What is expected
Please retype the listing below word for word and exclude its images.

Supplied information
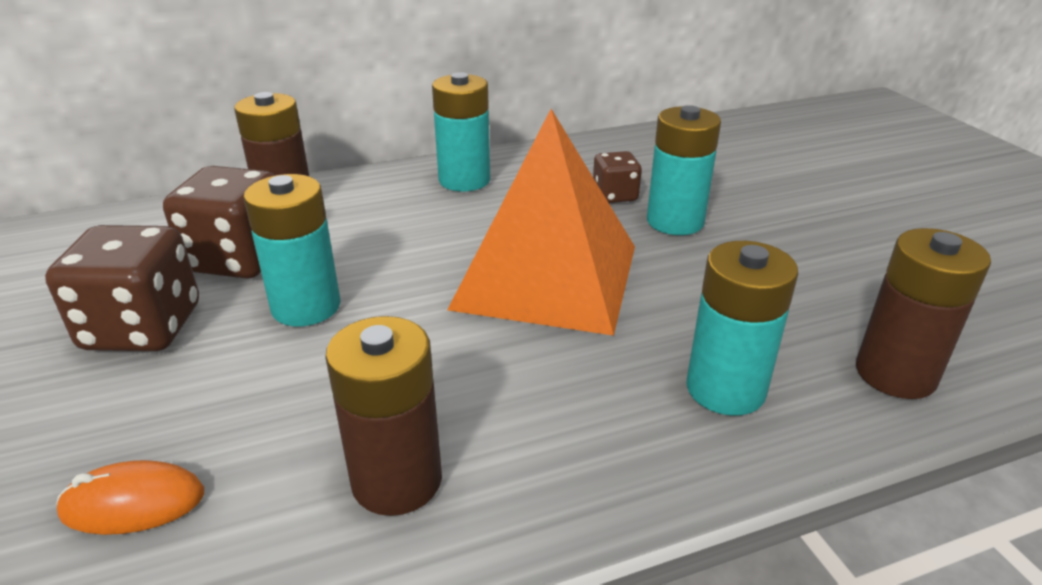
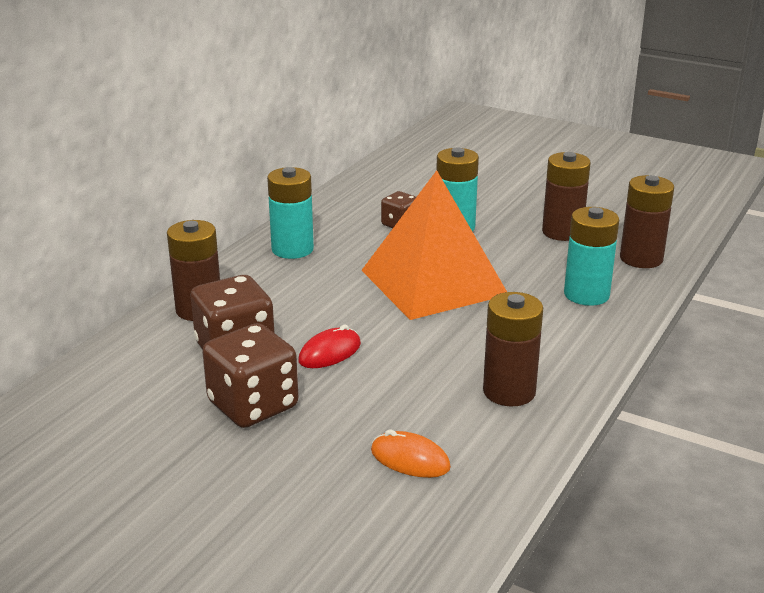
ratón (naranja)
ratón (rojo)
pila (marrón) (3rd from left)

Answer to the problem
ratón (naranja)
ratón (rojo)
pila (marrón) (3rd from left)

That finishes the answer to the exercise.